--- Input Enclosed Below ---

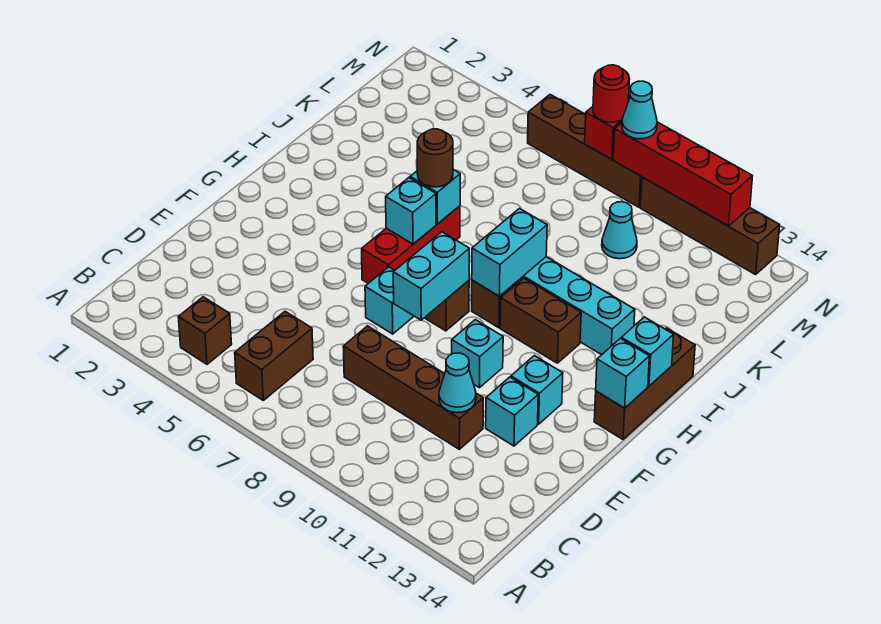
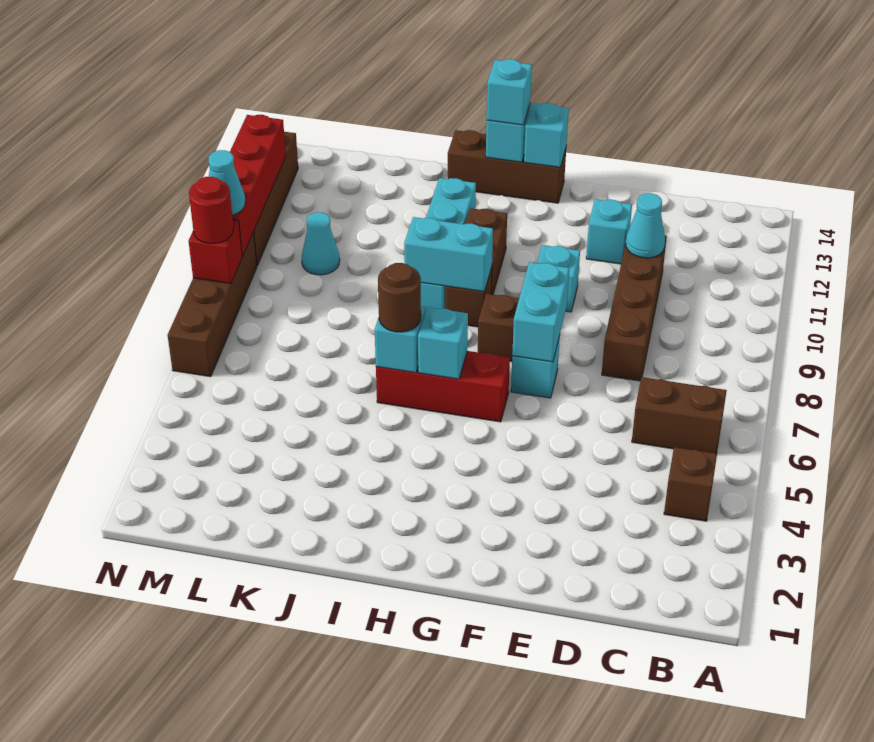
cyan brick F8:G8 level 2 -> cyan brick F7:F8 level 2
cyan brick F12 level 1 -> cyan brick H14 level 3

--- End of Enclosed Input ---
--- Input Enclosed Below ---

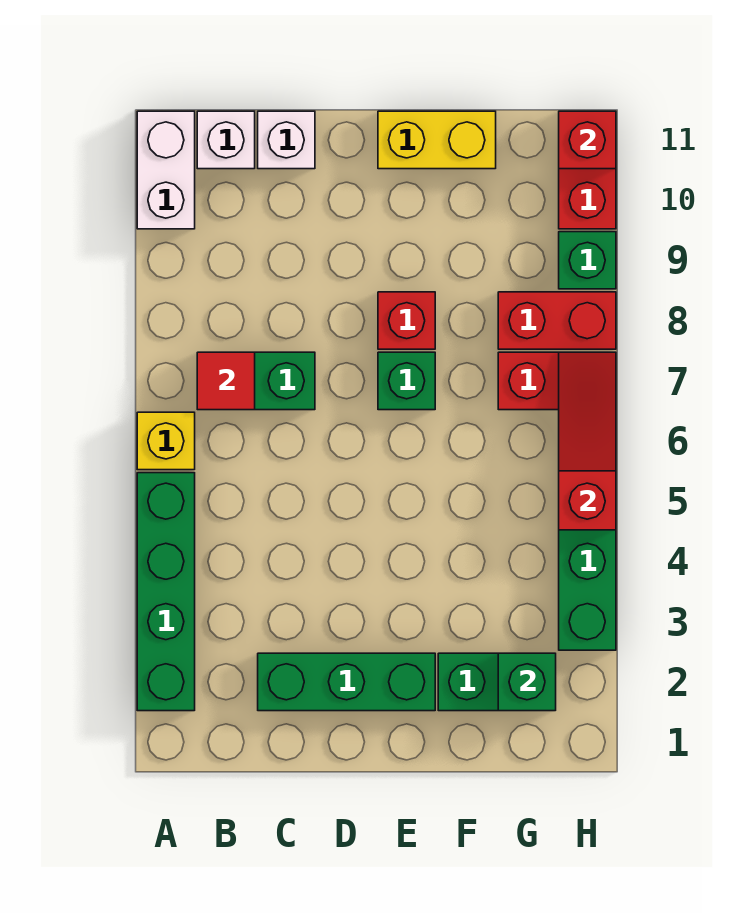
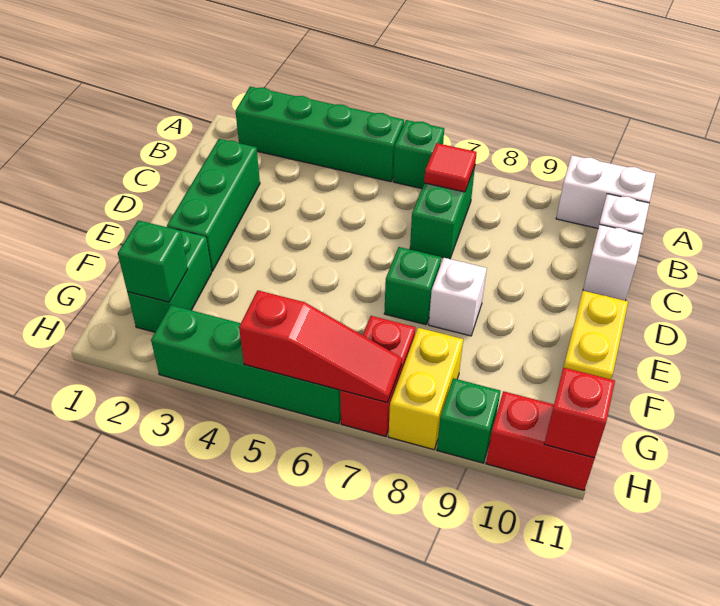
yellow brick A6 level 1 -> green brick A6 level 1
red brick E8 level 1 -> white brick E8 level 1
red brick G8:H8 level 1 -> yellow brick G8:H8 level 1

--- End of Enclosed Input ---

Take the lines above from the one containing "red brick E8" to the one containing "red brick G8:H8" and retype them exactly, both ends included, with nothing added.

Your solution
red brick E8 level 1 -> white brick E8 level 1
red brick G8:H8 level 1 -> yellow brick G8:H8 level 1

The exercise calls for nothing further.